Assigned task: Pull every line with "brown" from the entries below.
___ Record extracts ___
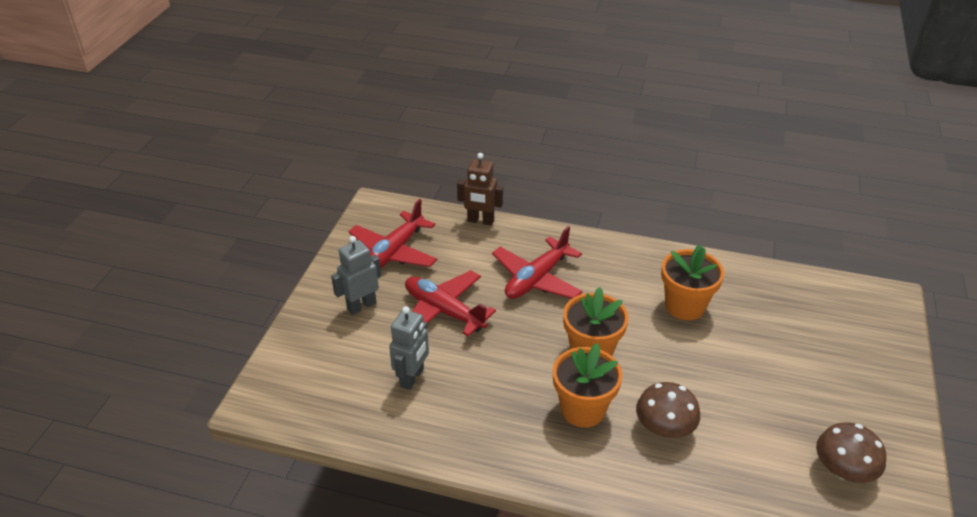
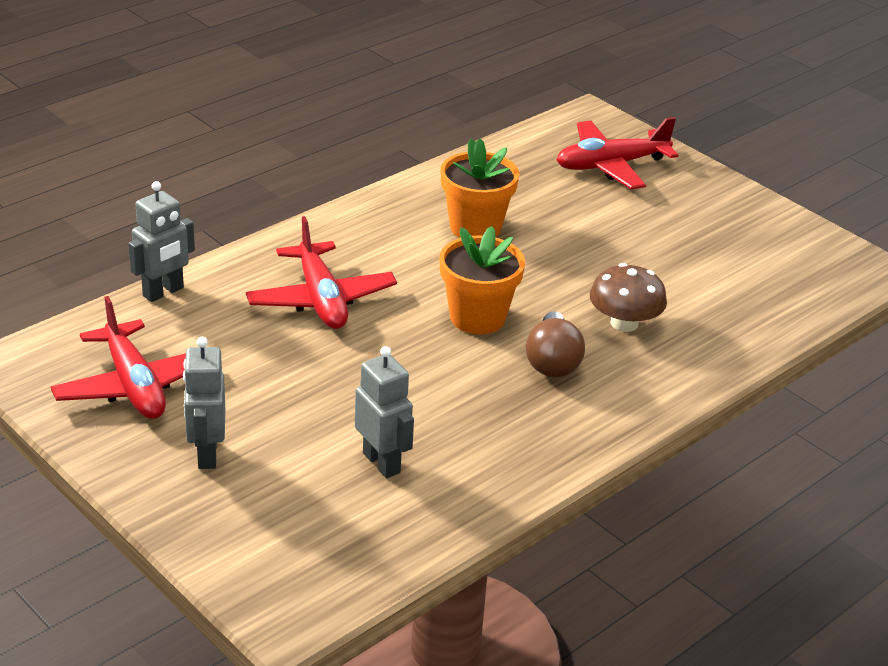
camera: 60 degrees left, 5 degrees down
(444, 311) = (295, 391): red plane -> red plane (611, 165)
(480, 221) = (163, 292): brown robot -> grey robot
(583, 409) = (552, 362): orange flower pot -> brown light bulb
(843, 470) = (760, 253): brown mushroom -> none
___
Solution for this problem:
(480, 221) = (163, 292): brown robot -> grey robot
(583, 409) = (552, 362): orange flower pot -> brown light bulb
(843, 470) = (760, 253): brown mushroom -> none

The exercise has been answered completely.